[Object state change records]
★ ★ ★ ★ ★ ★ ★

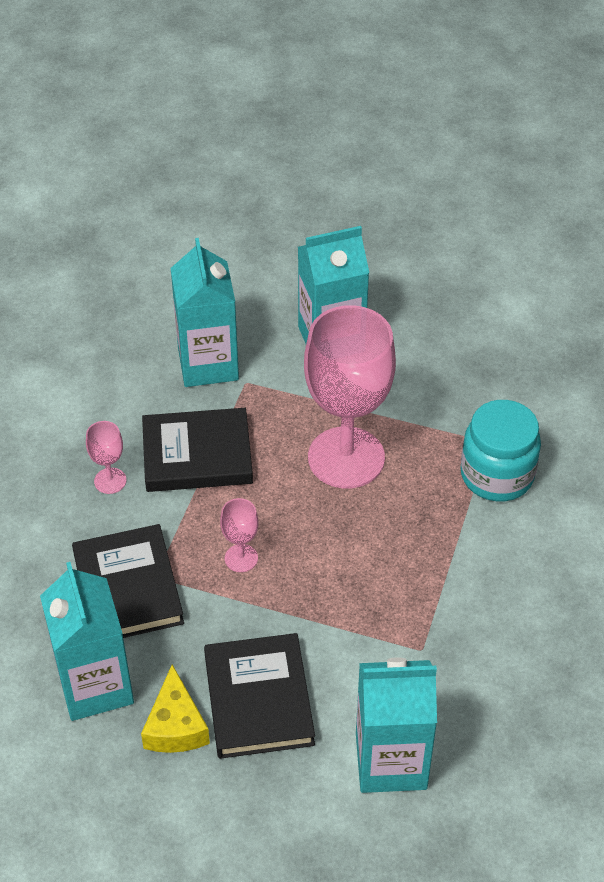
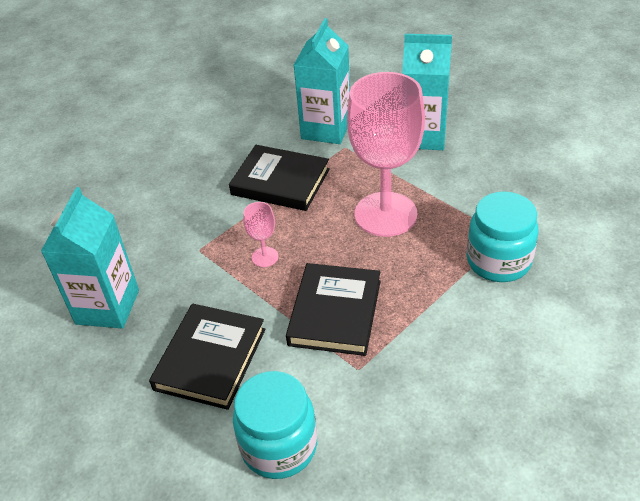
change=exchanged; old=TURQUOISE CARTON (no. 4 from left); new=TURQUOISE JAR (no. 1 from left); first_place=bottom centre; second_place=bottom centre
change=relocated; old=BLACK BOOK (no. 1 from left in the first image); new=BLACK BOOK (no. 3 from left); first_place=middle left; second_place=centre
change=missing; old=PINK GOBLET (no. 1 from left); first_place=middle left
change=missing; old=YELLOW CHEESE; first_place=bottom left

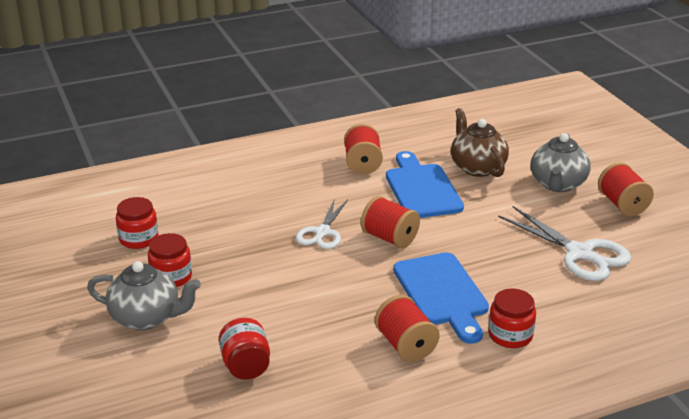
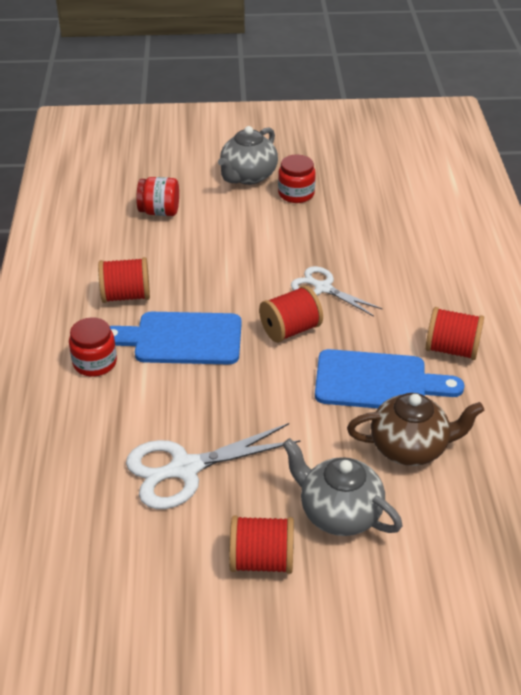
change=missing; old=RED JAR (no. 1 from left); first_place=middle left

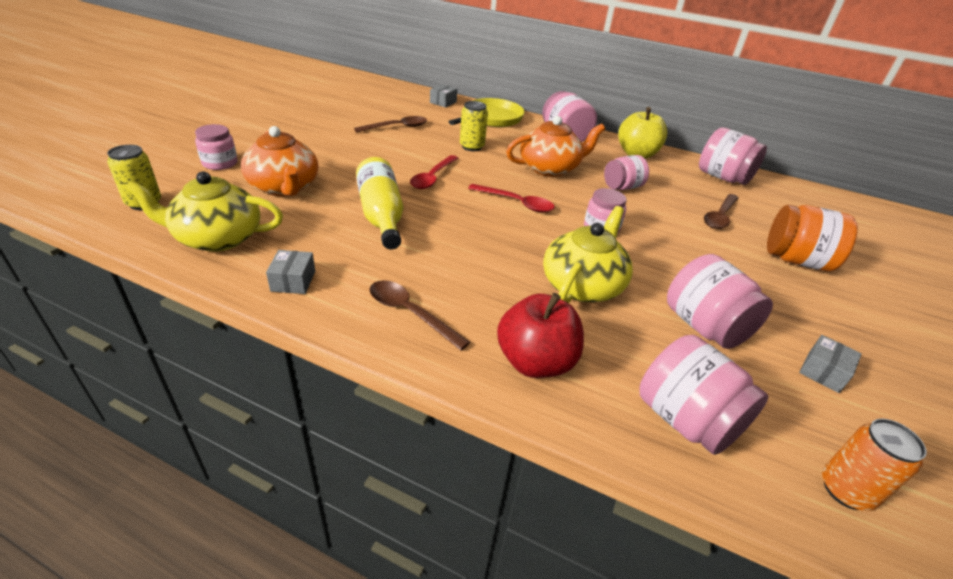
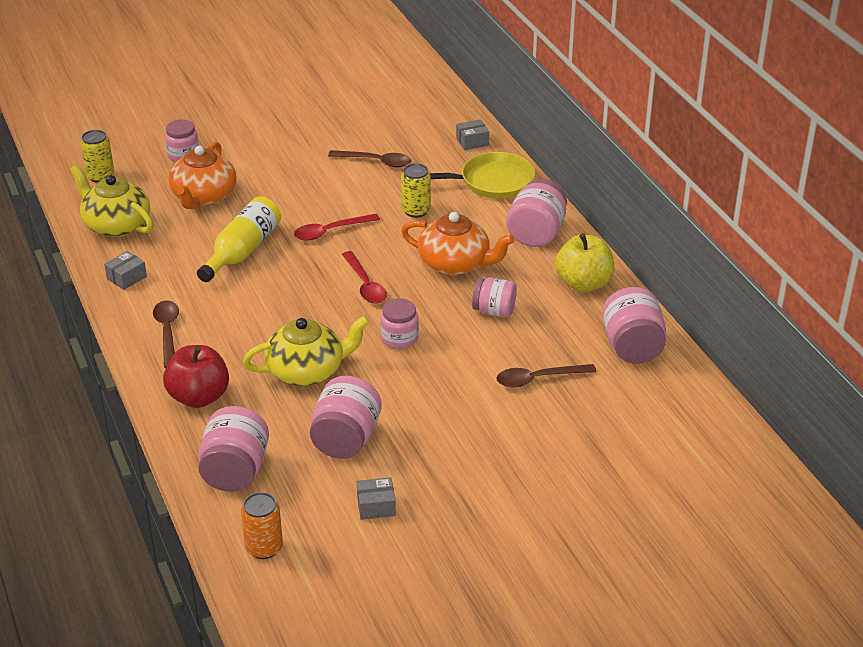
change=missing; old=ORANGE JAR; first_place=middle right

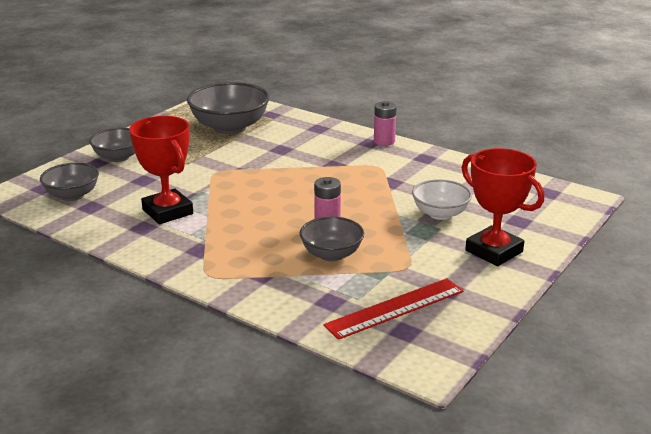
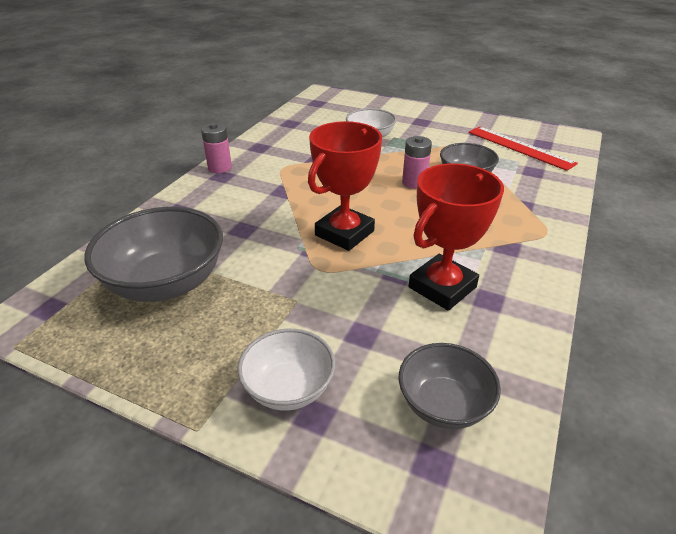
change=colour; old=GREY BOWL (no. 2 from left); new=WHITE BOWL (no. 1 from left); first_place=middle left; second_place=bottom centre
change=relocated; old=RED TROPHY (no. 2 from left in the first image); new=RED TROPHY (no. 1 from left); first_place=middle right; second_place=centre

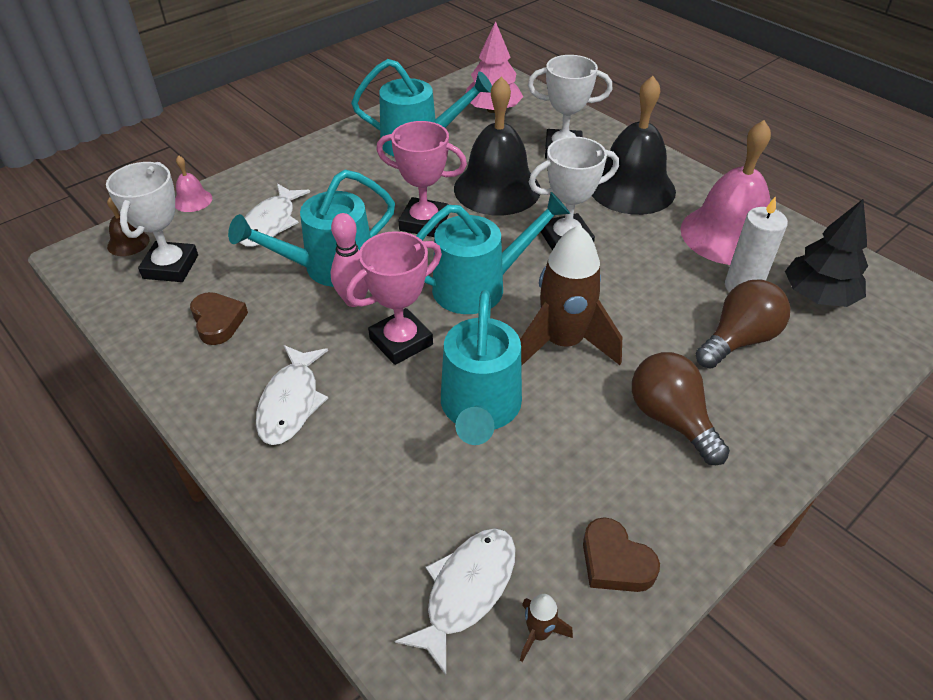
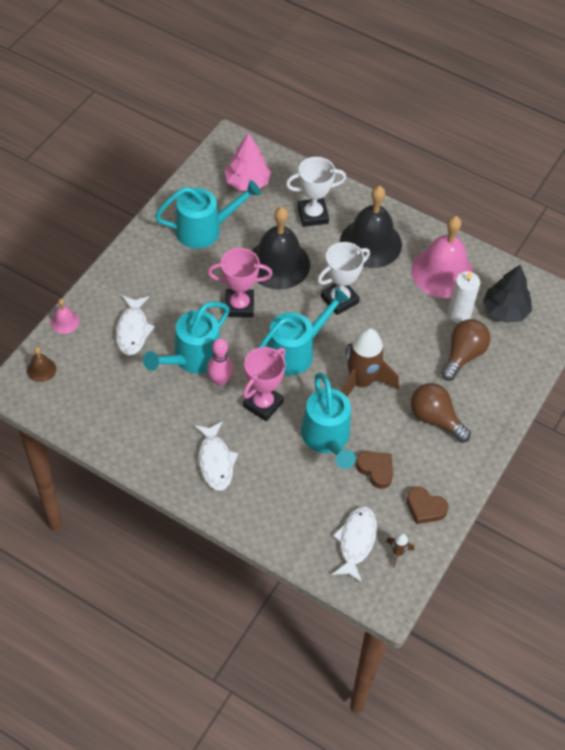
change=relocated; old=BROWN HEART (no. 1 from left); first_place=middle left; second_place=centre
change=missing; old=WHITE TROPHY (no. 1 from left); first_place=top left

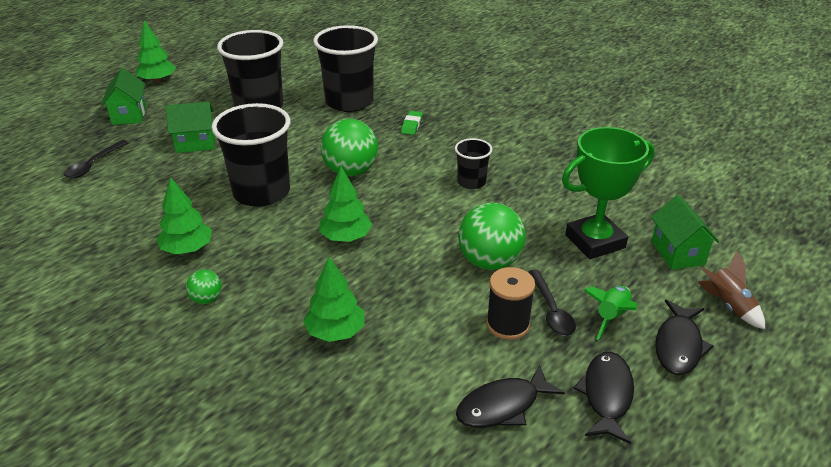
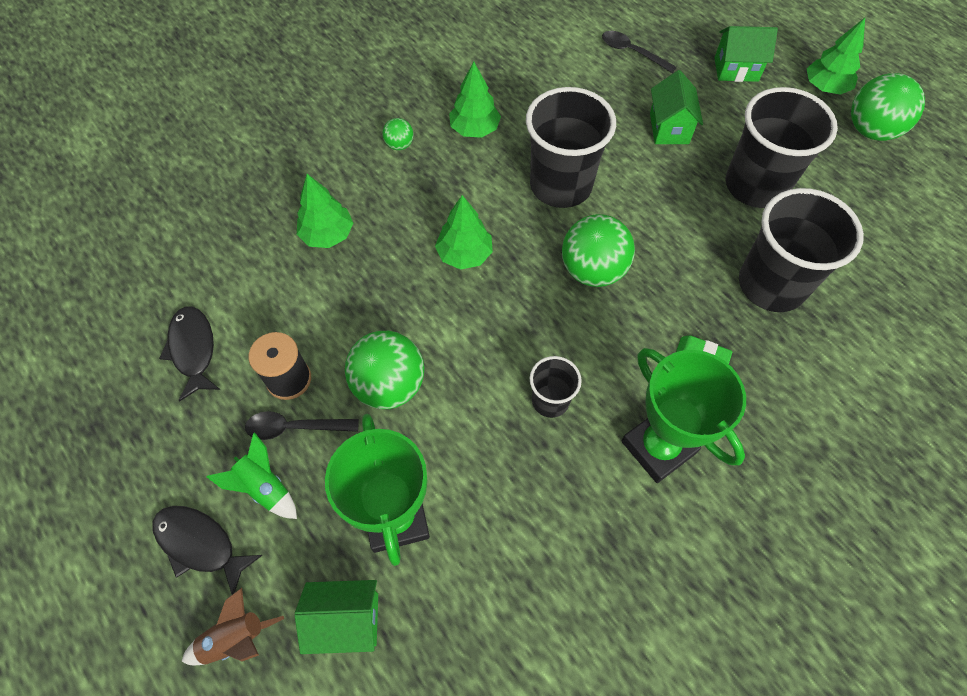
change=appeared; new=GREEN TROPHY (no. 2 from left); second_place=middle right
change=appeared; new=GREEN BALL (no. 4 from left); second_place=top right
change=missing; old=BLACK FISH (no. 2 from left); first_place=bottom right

★ ★ ★ ★ ★ ★ ★

Look through the entries above. Extract each line with the word "TROPHY".

change=relocated; old=RED TROPHY (no. 2 from left in the first image); new=RED TROPHY (no. 1 from left); first_place=middle right; second_place=centre
change=missing; old=WHITE TROPHY (no. 1 from left); first_place=top left
change=appeared; new=GREEN TROPHY (no. 2 from left); second_place=middle right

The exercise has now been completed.